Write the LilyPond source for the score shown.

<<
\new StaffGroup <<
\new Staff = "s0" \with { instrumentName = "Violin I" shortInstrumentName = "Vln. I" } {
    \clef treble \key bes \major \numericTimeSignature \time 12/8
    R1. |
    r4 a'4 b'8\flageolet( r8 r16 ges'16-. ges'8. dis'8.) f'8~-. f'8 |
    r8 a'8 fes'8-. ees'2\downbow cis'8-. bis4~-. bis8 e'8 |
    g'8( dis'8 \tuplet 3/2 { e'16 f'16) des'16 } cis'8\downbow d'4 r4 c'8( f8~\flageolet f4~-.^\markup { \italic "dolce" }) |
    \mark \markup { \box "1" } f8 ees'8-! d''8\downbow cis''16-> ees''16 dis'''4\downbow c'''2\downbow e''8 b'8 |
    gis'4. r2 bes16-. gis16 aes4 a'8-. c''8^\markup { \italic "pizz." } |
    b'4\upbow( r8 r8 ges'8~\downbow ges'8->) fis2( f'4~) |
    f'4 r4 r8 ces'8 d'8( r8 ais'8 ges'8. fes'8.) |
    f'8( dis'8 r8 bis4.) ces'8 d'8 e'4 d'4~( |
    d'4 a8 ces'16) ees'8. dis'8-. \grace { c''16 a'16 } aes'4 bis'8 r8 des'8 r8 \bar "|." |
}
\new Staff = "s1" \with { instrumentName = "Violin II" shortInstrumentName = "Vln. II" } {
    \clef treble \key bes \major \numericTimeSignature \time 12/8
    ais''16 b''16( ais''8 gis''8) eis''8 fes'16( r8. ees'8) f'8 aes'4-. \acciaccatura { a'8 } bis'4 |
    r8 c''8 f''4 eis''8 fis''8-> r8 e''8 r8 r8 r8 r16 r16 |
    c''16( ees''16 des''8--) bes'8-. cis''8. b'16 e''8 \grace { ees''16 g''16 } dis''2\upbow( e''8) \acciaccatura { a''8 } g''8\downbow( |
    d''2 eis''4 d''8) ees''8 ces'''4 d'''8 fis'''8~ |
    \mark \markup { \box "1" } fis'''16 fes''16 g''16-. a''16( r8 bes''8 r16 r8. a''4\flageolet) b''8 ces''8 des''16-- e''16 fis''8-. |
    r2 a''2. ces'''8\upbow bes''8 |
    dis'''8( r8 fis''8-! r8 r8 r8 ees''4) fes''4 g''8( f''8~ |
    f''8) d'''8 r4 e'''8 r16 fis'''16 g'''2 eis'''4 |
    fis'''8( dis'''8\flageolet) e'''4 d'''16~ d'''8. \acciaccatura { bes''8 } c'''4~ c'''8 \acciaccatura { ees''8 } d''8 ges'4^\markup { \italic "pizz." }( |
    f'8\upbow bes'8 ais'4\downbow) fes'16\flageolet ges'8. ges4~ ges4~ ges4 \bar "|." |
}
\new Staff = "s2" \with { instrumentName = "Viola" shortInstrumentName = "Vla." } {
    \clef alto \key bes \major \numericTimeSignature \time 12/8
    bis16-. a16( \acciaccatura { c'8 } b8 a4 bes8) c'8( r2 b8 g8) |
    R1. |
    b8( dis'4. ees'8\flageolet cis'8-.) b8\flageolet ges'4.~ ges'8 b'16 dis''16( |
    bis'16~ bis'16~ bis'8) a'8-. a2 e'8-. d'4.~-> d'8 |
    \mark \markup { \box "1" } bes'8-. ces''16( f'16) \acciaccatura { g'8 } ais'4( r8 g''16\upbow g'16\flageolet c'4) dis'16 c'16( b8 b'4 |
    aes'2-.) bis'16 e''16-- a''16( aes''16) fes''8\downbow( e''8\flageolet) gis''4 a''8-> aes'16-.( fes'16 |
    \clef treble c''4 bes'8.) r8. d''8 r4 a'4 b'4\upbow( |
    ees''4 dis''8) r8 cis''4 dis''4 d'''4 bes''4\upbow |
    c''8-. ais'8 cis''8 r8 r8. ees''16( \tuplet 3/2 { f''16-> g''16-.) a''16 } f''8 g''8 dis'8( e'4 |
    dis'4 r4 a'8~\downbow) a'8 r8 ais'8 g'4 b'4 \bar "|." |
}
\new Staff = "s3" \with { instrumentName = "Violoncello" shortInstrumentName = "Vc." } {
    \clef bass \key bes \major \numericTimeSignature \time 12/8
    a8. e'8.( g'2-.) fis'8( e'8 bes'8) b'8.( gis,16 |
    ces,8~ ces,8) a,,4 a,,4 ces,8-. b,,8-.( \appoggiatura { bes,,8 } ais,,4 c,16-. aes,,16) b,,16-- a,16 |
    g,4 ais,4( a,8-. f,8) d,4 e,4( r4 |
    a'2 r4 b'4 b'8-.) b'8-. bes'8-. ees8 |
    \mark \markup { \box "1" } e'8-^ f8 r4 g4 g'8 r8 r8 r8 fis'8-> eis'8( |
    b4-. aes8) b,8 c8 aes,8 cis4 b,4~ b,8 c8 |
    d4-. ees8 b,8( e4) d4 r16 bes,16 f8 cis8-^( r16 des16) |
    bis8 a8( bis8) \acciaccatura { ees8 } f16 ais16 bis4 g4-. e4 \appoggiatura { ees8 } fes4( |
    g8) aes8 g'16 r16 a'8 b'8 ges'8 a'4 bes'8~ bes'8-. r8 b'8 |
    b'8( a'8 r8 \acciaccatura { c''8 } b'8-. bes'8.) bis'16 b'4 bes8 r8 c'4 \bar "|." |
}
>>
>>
---*---
TASK DETAILS ▸
Pull out every line in the entries above that contains the string "appoggiatura", and copy each one in full.

OUTPUT BELOW ▸
    ces,8~ ces,8) a,,4 a,,4 ces,8-. b,,8-.( \appoggiatura { bes,,8 } ais,,4 c,16-. aes,,16) b,,16-- a,16 |
    bis8 a8( bis8) \acciaccatura { ees8 } f16 ais16 bis4 g4-. e4 \appoggiatura { ees8 } fes4( |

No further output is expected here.